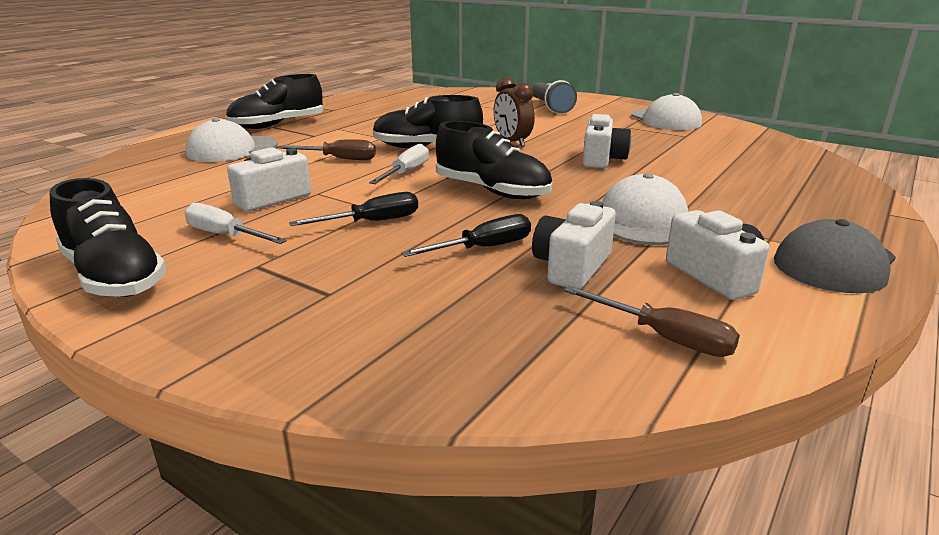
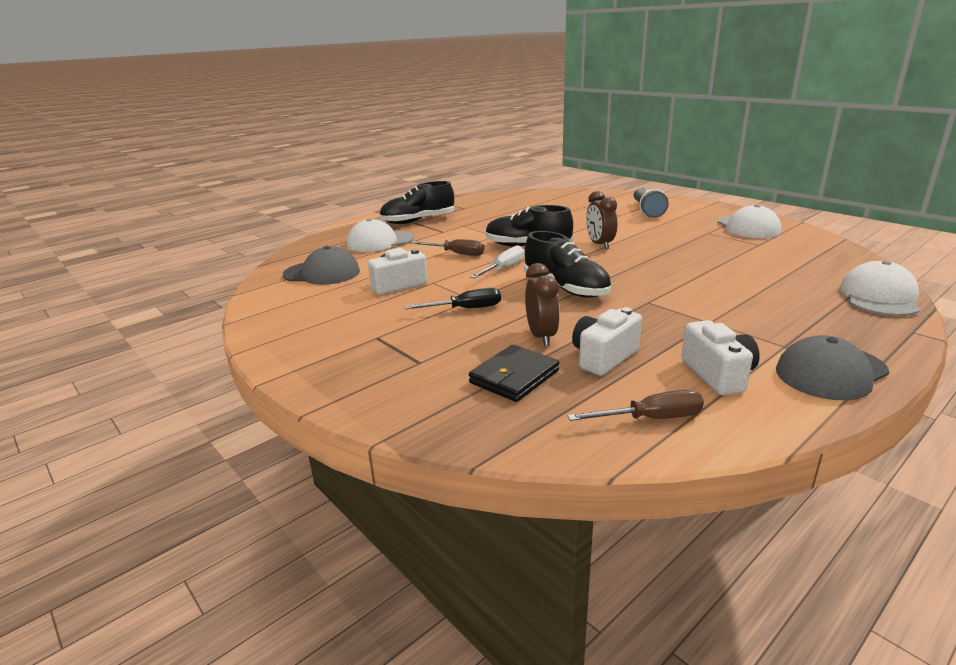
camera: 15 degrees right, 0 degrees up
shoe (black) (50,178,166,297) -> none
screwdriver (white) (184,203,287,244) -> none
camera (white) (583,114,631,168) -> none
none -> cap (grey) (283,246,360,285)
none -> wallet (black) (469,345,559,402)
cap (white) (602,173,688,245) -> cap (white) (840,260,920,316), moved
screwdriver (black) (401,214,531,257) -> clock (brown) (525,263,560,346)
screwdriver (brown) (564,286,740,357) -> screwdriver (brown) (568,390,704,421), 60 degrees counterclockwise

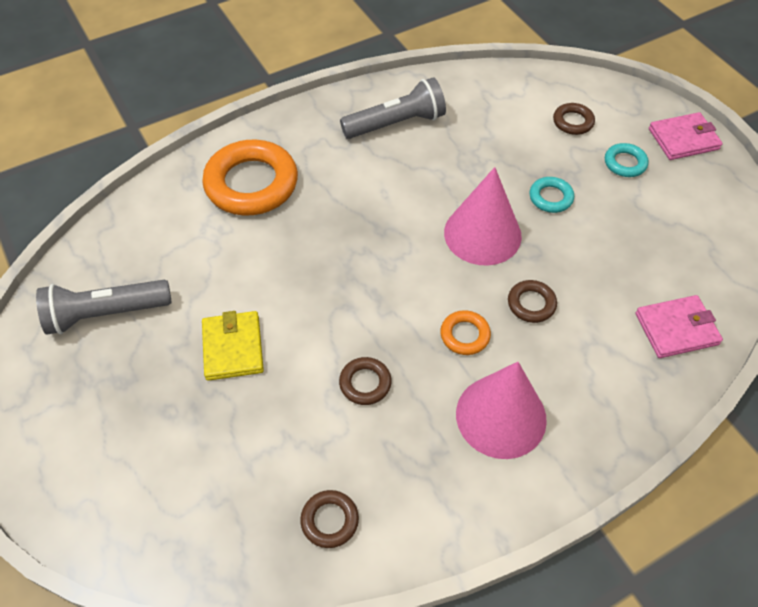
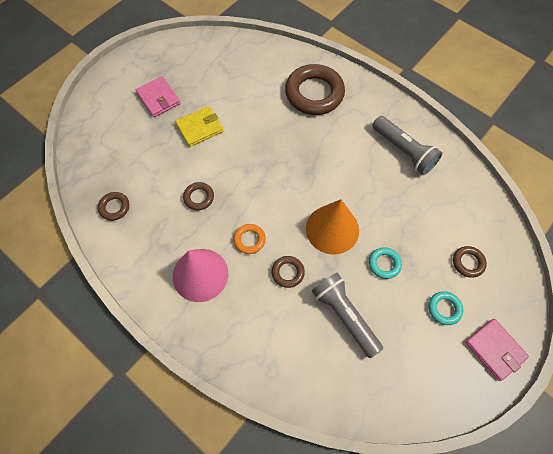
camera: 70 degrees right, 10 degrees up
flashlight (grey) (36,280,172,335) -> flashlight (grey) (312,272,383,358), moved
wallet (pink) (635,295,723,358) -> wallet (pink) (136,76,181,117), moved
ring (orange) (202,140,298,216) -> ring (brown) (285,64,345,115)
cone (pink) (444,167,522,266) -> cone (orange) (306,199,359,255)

#####

> _WHAT YOU WILL DO_
Only the pictures may be dropped; print every record exactly as given.

> _TASK ANSWER_
camera: 15 degrees right, 0 degrees up
shoe (black) (50,178,166,297) -> none
screwdriver (white) (184,203,287,244) -> none
camera (white) (583,114,631,168) -> none
none -> cap (grey) (283,246,360,285)
none -> wallet (black) (469,345,559,402)
cap (white) (602,173,688,245) -> cap (white) (840,260,920,316), moved
screwdriver (black) (401,214,531,257) -> clock (brown) (525,263,560,346)
screwdriver (brown) (564,286,740,357) -> screwdriver (brown) (568,390,704,421), 60 degrees counterclockwise

camera: 70 degrees right, 10 degrees up
flashlight (grey) (36,280,172,335) -> flashlight (grey) (312,272,383,358), moved
wallet (pink) (635,295,723,358) -> wallet (pink) (136,76,181,117), moved
ring (orange) (202,140,298,216) -> ring (brown) (285,64,345,115)
cone (pink) (444,167,522,266) -> cone (orange) (306,199,359,255)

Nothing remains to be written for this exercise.